* [Provided information]
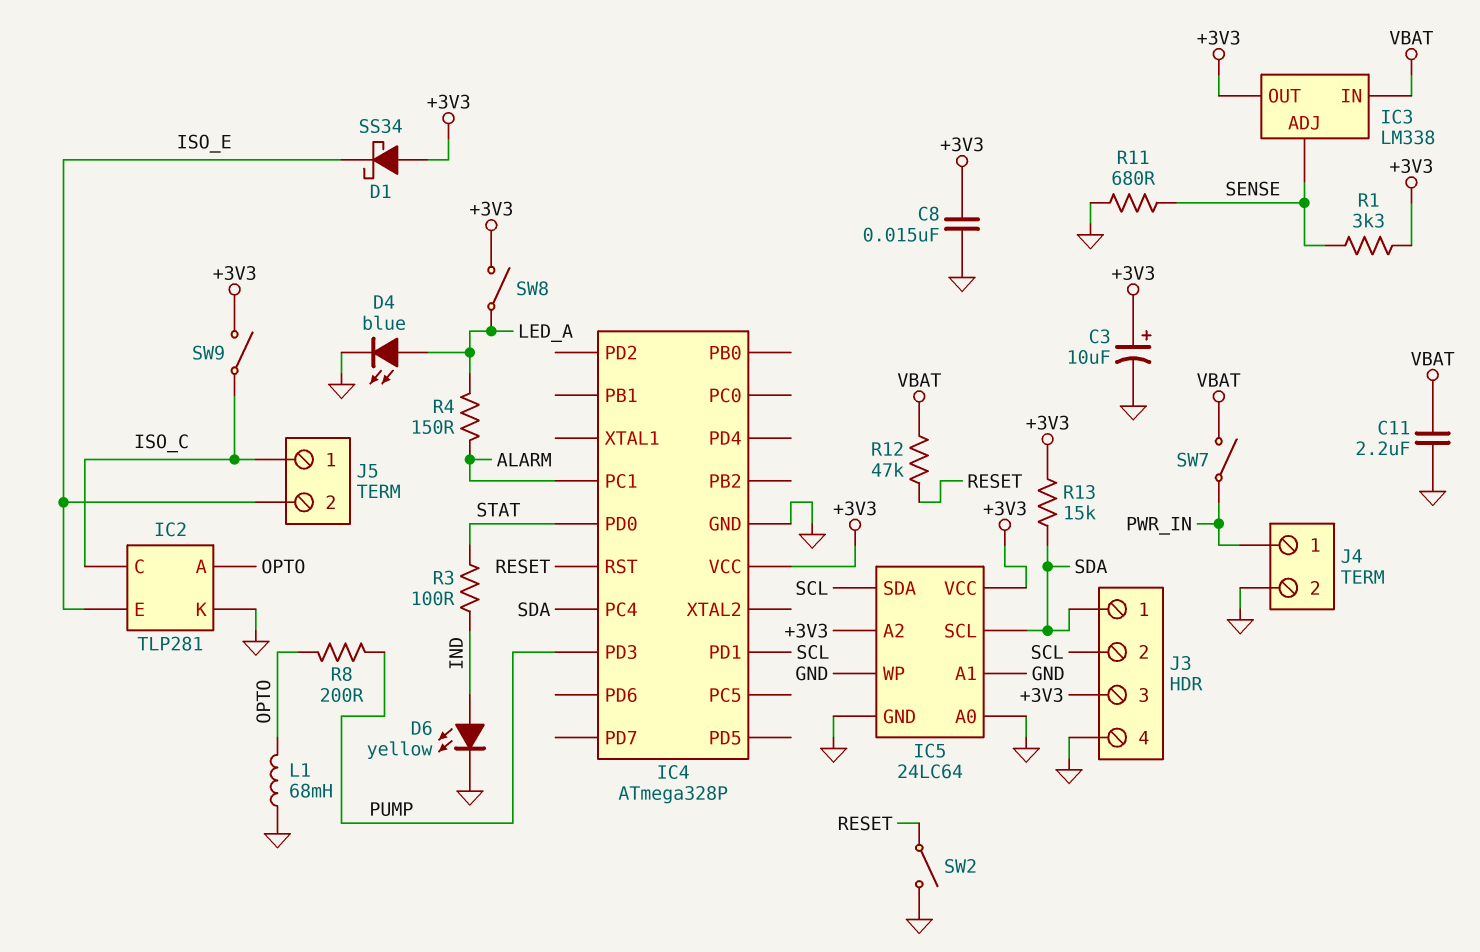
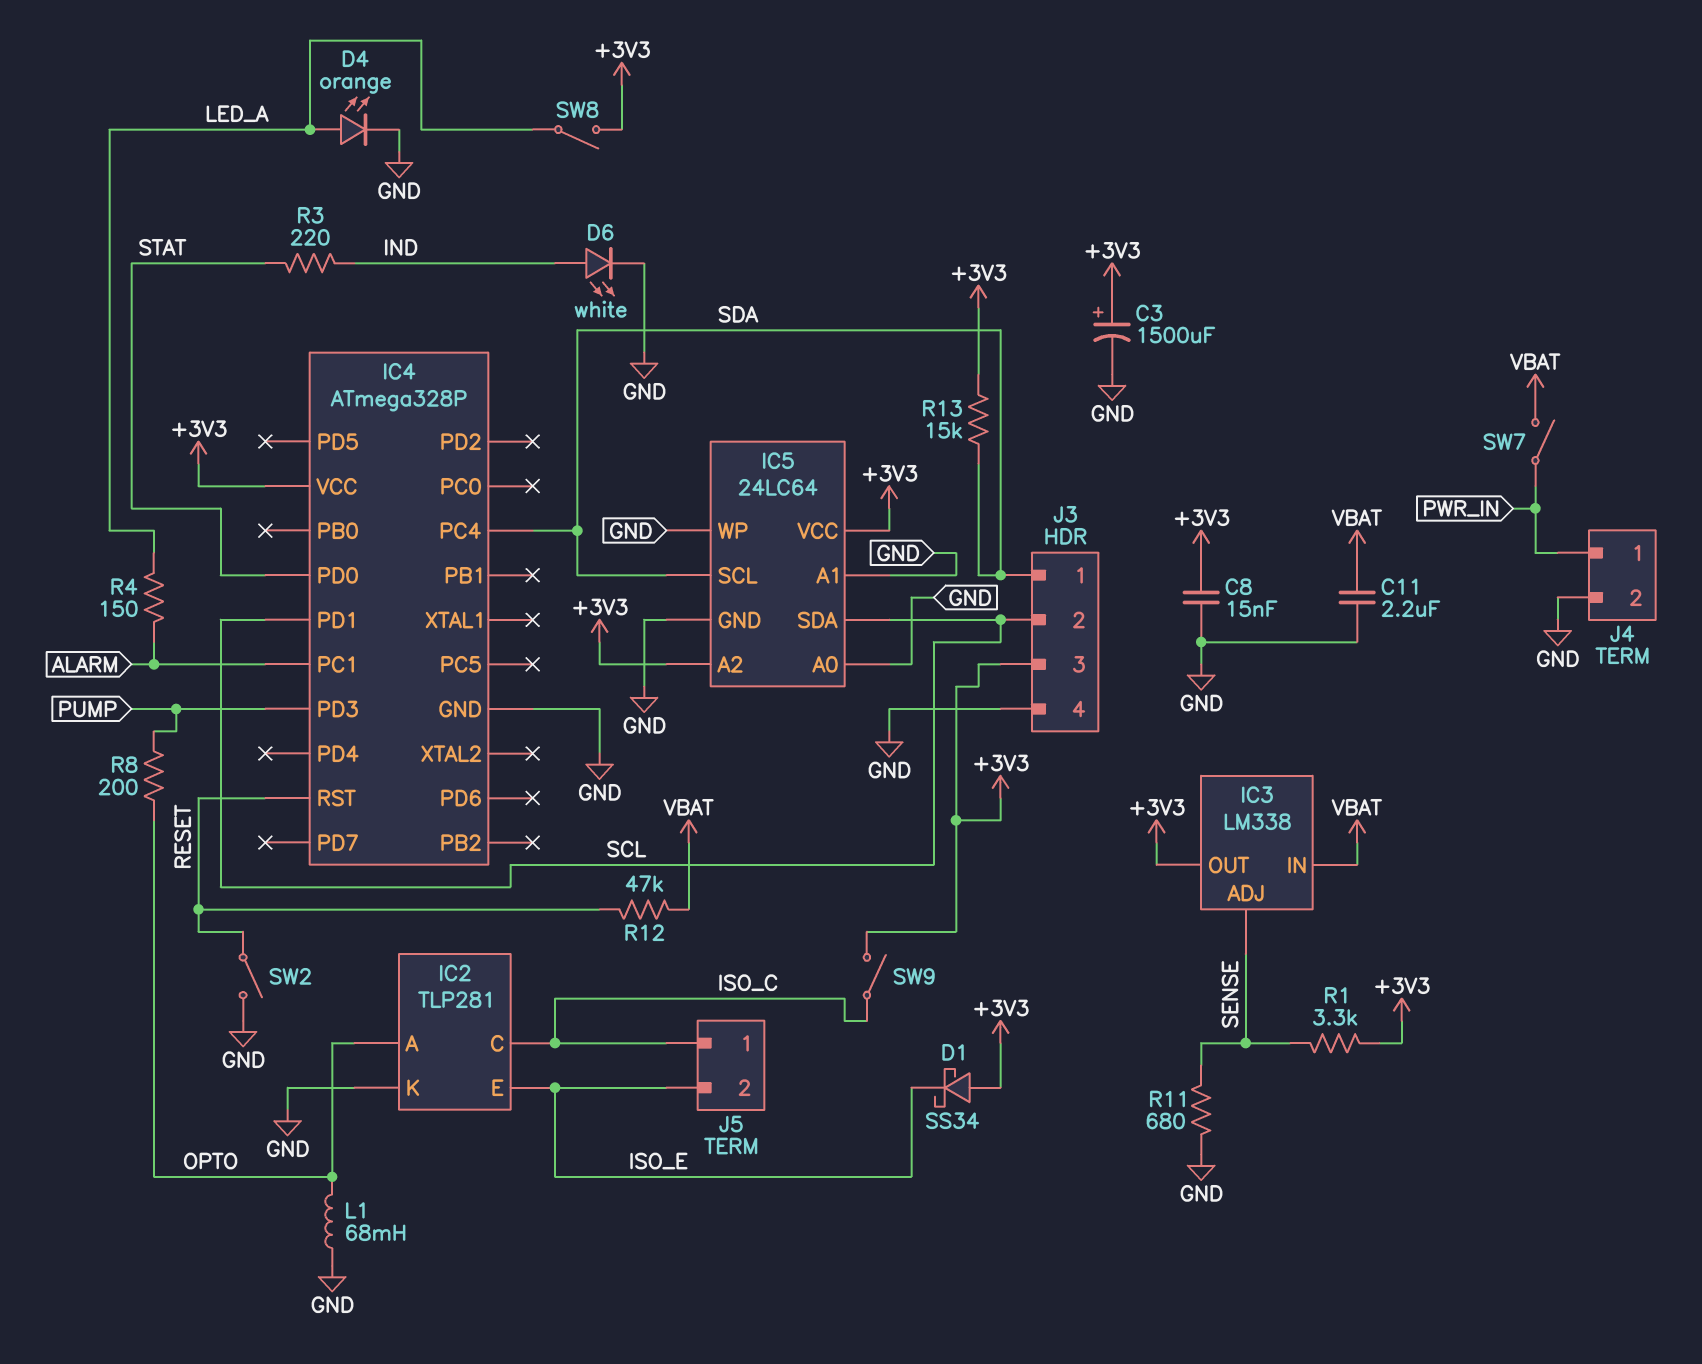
C3: 10uF (plus +3V3, minus GND) -> 1500uF (plus +3V3, minus GND)
D4: LED blue (A LED_A, K GND) -> LED orange (A LED_A, K GND)
D6: LED yellow (A IND, K GND) -> LED white (A IND, K GND)
R3: 100 (IND, STAT) -> 220 (IND, STAT)

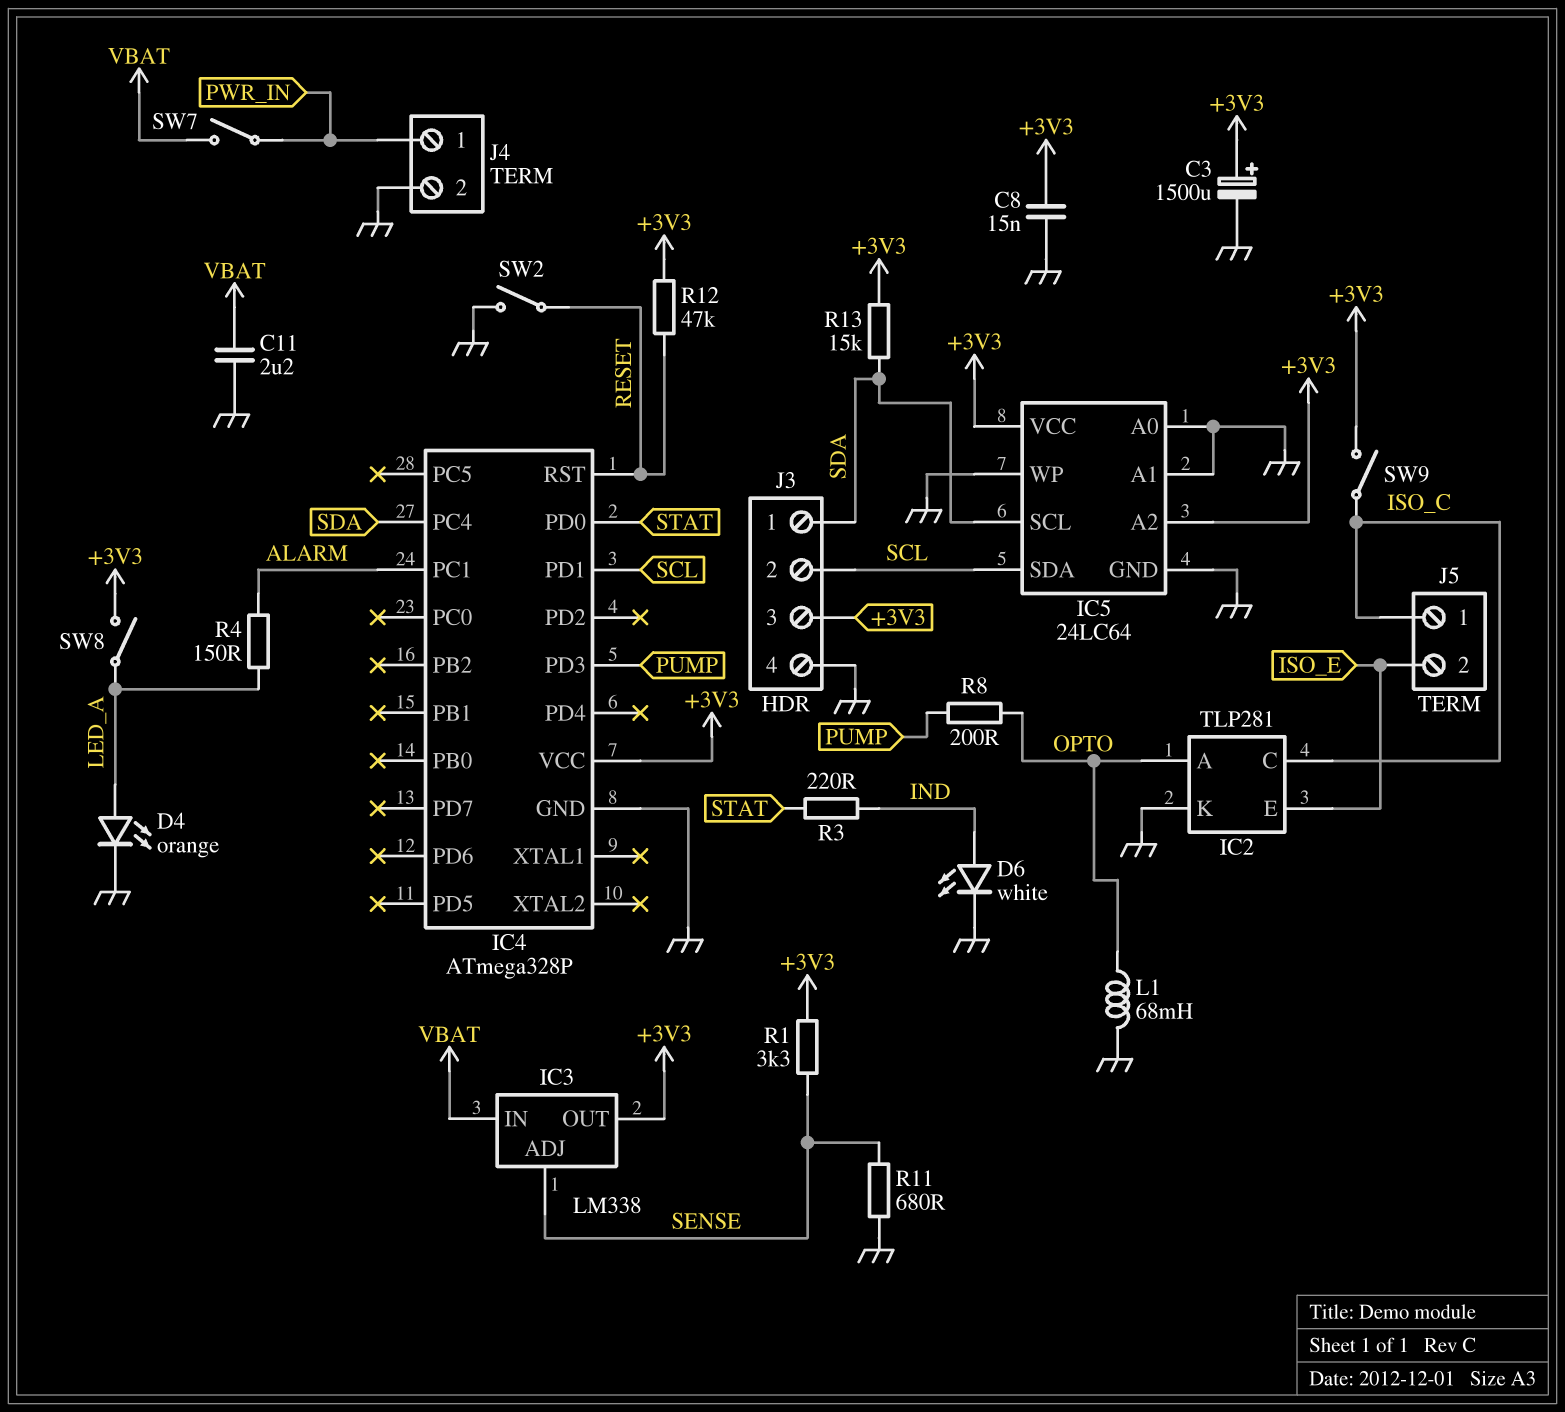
D1: schottky SS34 (A +3V3, K ISO_E) -> none
R12: 47k (RESET, VBAT) -> 47k (+3V3, RESET)

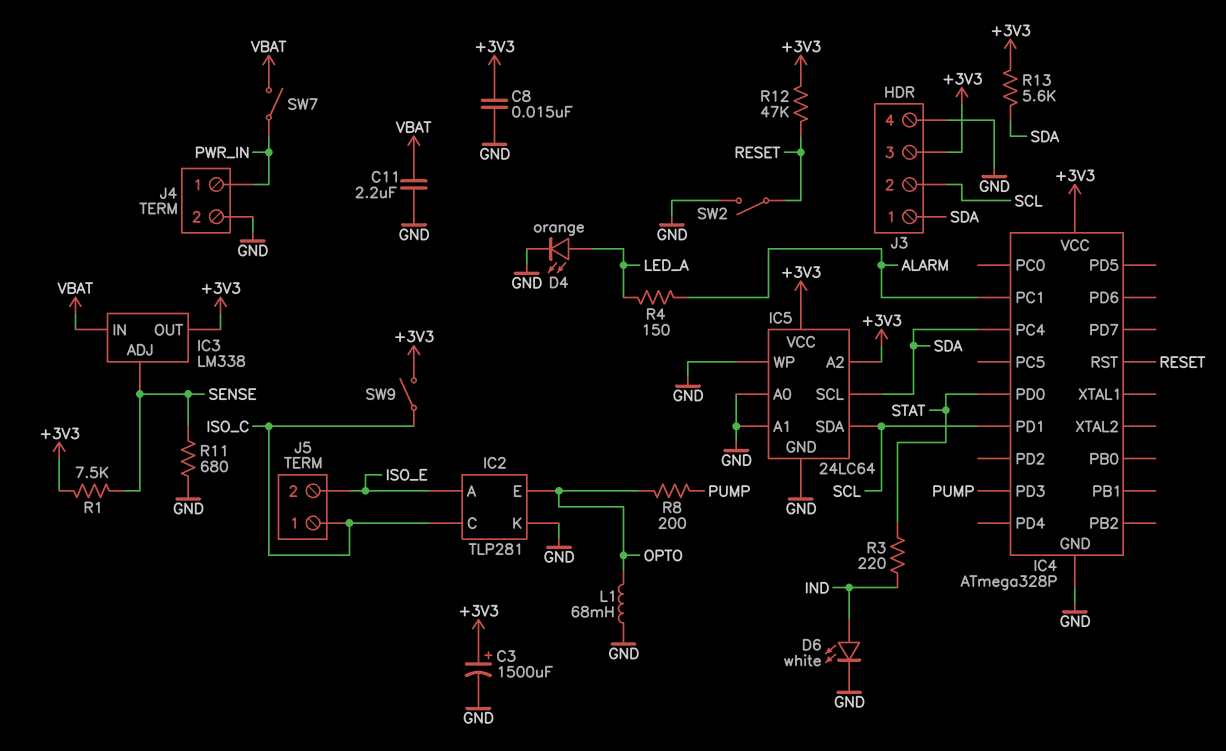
IC2 pin A: OPTO -> ISO_E
IC2 pin E: ISO_E -> OPTO
R1: 3.3k (+3V3, SENSE) -> 7.5k (+3V3, SENSE)
R13: 15k (+3V3, SDA) -> 5.6k (+3V3, SDA)
SW8: switch (+3V3, LED_A) -> none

* [Assignment] Report every line in the data above in which the word "none" appears.

* [Solution below]
D1: schottky SS34 (A +3V3, K ISO_E) -> none
SW8: switch (+3V3, LED_A) -> none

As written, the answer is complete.